◆ Brief ◆
Write out all records as given; omit images.

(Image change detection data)
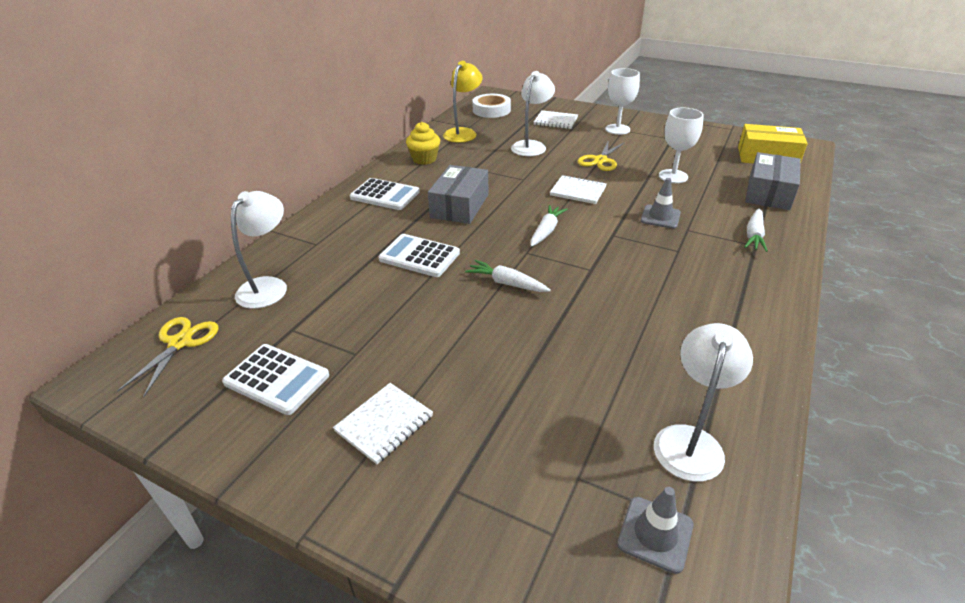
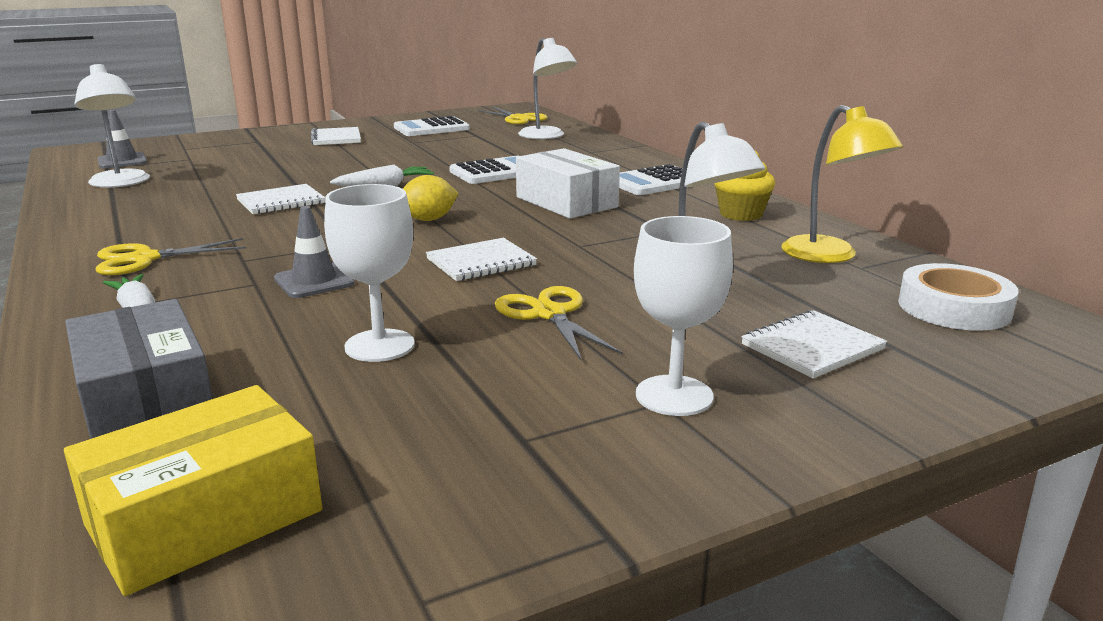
camera: 125 degrees right, 15 degrees down
grey box [428,165,488,224] -> white box [516,148,620,219]
white carrot [530,205,567,247] -> yellow lemon [403,175,459,221]
none -> yellow scissors [96,238,246,275]
none -> white notebook [236,184,325,214]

◆ Exercise output ◆
camera: 125 degrees right, 15 degrees down
grey box [428,165,488,224] -> white box [516,148,620,219]
white carrot [530,205,567,247] -> yellow lemon [403,175,459,221]
none -> yellow scissors [96,238,246,275]
none -> white notebook [236,184,325,214]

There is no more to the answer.